TASK GOAL: Could you write the entries out again, exactly as they are?

[Opening SUPPLIED RECORDS section]

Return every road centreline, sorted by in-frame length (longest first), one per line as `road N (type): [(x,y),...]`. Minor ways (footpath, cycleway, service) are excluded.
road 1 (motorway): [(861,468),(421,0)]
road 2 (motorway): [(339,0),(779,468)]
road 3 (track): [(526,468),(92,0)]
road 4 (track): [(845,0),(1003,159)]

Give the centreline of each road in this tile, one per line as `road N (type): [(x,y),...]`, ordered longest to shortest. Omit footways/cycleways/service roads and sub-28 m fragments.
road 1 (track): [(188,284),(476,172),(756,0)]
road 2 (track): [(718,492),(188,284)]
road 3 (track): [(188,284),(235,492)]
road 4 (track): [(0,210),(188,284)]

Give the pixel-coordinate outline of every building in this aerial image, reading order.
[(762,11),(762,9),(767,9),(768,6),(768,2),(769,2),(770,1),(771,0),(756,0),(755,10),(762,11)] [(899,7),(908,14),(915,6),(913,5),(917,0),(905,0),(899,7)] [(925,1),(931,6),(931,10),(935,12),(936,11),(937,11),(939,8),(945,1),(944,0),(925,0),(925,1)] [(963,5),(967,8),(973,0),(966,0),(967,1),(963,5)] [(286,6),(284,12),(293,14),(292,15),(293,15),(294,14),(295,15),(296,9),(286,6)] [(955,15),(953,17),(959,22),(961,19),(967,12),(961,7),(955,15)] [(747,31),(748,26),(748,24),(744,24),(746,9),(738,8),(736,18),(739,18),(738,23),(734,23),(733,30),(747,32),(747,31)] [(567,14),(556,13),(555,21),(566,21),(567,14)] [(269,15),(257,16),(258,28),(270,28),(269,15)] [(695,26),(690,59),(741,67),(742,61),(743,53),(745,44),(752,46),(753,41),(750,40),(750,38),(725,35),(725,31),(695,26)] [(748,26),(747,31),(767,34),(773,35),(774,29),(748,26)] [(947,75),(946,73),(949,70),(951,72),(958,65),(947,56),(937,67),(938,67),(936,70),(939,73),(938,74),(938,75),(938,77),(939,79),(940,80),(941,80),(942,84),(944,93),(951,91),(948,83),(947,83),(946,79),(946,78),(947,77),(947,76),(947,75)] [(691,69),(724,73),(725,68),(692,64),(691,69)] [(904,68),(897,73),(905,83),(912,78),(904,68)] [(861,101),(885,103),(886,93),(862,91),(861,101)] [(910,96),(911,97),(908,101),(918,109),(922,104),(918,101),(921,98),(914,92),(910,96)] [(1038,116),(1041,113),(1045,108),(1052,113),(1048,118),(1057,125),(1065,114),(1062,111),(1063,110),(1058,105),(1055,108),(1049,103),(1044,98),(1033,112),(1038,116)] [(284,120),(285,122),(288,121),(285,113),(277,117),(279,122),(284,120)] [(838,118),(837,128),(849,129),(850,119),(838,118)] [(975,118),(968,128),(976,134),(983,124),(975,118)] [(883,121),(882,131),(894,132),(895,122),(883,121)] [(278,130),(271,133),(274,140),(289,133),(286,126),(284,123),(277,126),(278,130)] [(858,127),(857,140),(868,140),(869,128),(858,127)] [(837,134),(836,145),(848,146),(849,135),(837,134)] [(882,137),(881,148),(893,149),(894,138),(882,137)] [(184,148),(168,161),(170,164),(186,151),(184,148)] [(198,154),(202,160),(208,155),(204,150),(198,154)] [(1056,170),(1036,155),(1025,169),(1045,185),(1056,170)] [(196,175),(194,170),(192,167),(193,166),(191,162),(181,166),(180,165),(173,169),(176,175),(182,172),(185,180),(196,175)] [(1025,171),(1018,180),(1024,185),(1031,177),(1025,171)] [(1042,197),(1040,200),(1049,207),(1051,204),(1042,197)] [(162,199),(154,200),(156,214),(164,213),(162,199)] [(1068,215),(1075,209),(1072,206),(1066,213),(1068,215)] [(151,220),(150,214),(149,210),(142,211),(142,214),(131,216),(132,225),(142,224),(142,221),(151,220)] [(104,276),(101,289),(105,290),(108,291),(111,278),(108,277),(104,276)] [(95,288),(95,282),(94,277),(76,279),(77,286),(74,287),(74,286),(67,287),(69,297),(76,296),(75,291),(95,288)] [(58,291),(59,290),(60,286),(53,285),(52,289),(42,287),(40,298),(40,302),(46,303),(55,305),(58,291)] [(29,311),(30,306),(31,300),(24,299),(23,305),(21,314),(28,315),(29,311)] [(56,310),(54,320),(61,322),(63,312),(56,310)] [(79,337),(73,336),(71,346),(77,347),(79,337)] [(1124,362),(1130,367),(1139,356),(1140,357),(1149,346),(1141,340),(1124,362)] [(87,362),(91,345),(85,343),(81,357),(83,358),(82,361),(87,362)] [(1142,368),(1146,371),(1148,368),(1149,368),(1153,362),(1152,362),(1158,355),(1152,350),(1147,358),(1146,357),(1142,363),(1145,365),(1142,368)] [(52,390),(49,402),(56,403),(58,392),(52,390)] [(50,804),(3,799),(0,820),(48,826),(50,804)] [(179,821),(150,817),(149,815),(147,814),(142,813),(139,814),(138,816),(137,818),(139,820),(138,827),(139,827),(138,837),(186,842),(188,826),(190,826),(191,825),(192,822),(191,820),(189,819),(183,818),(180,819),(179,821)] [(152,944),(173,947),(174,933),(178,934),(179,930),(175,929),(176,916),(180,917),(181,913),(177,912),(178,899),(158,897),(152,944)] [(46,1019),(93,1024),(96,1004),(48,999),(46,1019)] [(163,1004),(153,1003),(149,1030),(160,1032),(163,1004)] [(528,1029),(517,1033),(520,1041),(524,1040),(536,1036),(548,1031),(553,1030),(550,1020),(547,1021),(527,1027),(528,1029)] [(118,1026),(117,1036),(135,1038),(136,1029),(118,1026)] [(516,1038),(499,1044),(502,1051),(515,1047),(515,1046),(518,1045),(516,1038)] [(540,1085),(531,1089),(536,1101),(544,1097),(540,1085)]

[Closing SUPPLIED RECORDS section]

EXERCISE ANSWER:
Return every road centreline, sorted by in-frame length (longest first), one per line as `road N (type): [(x,y),...]`. Minor ways (footpath, cycleway, service) are excluded.
road 1 (motorway): [(861,468),(421,0)]
road 2 (motorway): [(339,0),(779,468)]
road 3 (track): [(526,468),(92,0)]
road 4 (track): [(845,0),(1003,159)]

Give the centreline of each road in this tile, one per line as `road N (type): [(x,y),...]`, ordered longest to shortest. Omit footways/cycleways/service roads and sub-28 m fragments.
road 1 (track): [(188,284),(476,172),(756,0)]
road 2 (track): [(718,492),(188,284)]
road 3 (track): [(188,284),(235,492)]
road 4 (track): [(0,210),(188,284)]

Give the pixel-coordinate outline of every building in this aerial image, reading order.
[(762,11),(762,9),(767,9),(768,6),(768,2),(769,2),(770,1),(771,0),(756,0),(755,10),(762,11)] [(899,7),(908,14),(915,6),(913,5),(917,0),(905,0),(899,7)] [(925,1),(931,6),(931,10),(935,12),(936,11),(937,11),(939,8),(945,1),(944,0),(925,0),(925,1)] [(963,5),(967,8),(973,0),(966,0),(967,1),(963,5)] [(286,6),(284,12),(293,14),(292,15),(293,15),(294,14),(295,15),(296,9),(286,6)] [(955,15),(953,17),(959,22),(961,19),(967,12),(961,7),(955,15)] [(747,31),(748,26),(748,24),(744,24),(746,9),(738,8),(736,18),(739,18),(738,23),(734,23),(733,30),(747,32),(747,31)] [(567,14),(556,13),(555,21),(566,21),(567,14)] [(269,15),(257,16),(258,28),(270,28),(269,15)] [(695,26),(690,59),(741,67),(742,61),(743,53),(745,44),(752,46),(753,41),(750,40),(750,38),(725,35),(725,31),(695,26)] [(748,26),(747,31),(767,34),(773,35),(774,29),(748,26)] [(947,75),(946,73),(949,70),(951,72),(958,65),(947,56),(937,67),(938,67),(936,70),(939,73),(938,74),(938,75),(938,77),(939,79),(940,80),(941,80),(942,84),(944,93),(951,91),(948,83),(947,83),(946,79),(946,78),(947,77),(947,76),(947,75)] [(691,69),(724,73),(725,68),(692,64),(691,69)] [(904,68),(897,73),(905,83),(912,78),(904,68)] [(861,101),(885,103),(886,93),(862,91),(861,101)] [(910,96),(911,97),(908,101),(918,109),(922,104),(918,101),(921,98),(914,92),(910,96)] [(1038,116),(1041,113),(1045,108),(1052,113),(1048,118),(1057,125),(1065,114),(1062,111),(1063,110),(1058,105),(1055,108),(1049,103),(1044,98),(1033,112),(1038,116)] [(284,120),(285,122),(288,121),(285,113),(277,117),(279,122),(284,120)] [(838,118),(837,128),(849,129),(850,119),(838,118)] [(975,118),(968,128),(976,134),(983,124),(975,118)] [(883,121),(882,131),(894,132),(895,122),(883,121)] [(278,130),(271,133),(274,140),(289,133),(286,126),(284,123),(277,126),(278,130)] [(858,127),(857,140),(868,140),(869,128),(858,127)] [(837,134),(836,145),(848,146),(849,135),(837,134)] [(882,137),(881,148),(893,149),(894,138),(882,137)] [(184,148),(168,161),(170,164),(186,151),(184,148)] [(198,154),(202,160),(208,155),(204,150),(198,154)] [(1056,170),(1036,155),(1025,169),(1045,185),(1056,170)] [(196,175),(194,170),(192,167),(193,166),(191,162),(181,166),(180,165),(173,169),(176,175),(182,172),(185,180),(196,175)] [(1025,171),(1018,180),(1024,185),(1031,177),(1025,171)] [(1042,197),(1040,200),(1049,207),(1051,204),(1042,197)] [(162,199),(154,200),(156,214),(164,213),(162,199)] [(1068,215),(1075,209),(1072,206),(1066,213),(1068,215)] [(151,220),(150,214),(149,210),(142,211),(142,214),(131,216),(132,225),(142,224),(142,221),(151,220)] [(104,276),(101,289),(105,290),(108,291),(111,278),(108,277),(104,276)] [(95,288),(95,282),(94,277),(76,279),(77,286),(74,287),(74,286),(67,287),(69,297),(76,296),(75,291),(95,288)] [(58,291),(59,290),(60,286),(53,285),(52,289),(42,287),(40,298),(40,302),(46,303),(55,305),(58,291)] [(29,311),(30,306),(31,300),(24,299),(23,305),(21,314),(28,315),(29,311)] [(56,310),(54,320),(61,322),(63,312),(56,310)] [(79,337),(73,336),(71,346),(77,347),(79,337)] [(1124,362),(1130,367),(1139,356),(1140,357),(1149,346),(1141,340),(1124,362)] [(87,362),(91,345),(85,343),(81,357),(83,358),(82,361),(87,362)] [(1142,368),(1146,371),(1148,368),(1149,368),(1153,362),(1152,362),(1158,355),(1152,350),(1147,358),(1146,357),(1142,363),(1145,365),(1142,368)] [(52,390),(49,402),(56,403),(58,392),(52,390)] [(50,804),(3,799),(0,820),(48,826),(50,804)] [(179,821),(150,817),(149,815),(147,814),(142,813),(139,814),(138,816),(137,818),(139,820),(138,827),(139,827),(138,837),(186,842),(188,826),(190,826),(191,825),(192,822),(191,820),(189,819),(183,818),(180,819),(179,821)] [(152,944),(173,947),(174,933),(178,934),(179,930),(175,929),(176,916),(180,917),(181,913),(177,912),(178,899),(158,897),(152,944)] [(46,1019),(93,1024),(96,1004),(48,999),(46,1019)] [(163,1004),(153,1003),(149,1030),(160,1032),(163,1004)] [(528,1029),(517,1033),(520,1041),(524,1040),(536,1036),(548,1031),(553,1030),(550,1020),(547,1021),(527,1027),(528,1029)] [(118,1026),(117,1036),(135,1038),(136,1029),(118,1026)] [(516,1038),(499,1044),(502,1051),(515,1047),(515,1046),(518,1045),(516,1038)] [(540,1085),(531,1089),(536,1101),(544,1097),(540,1085)]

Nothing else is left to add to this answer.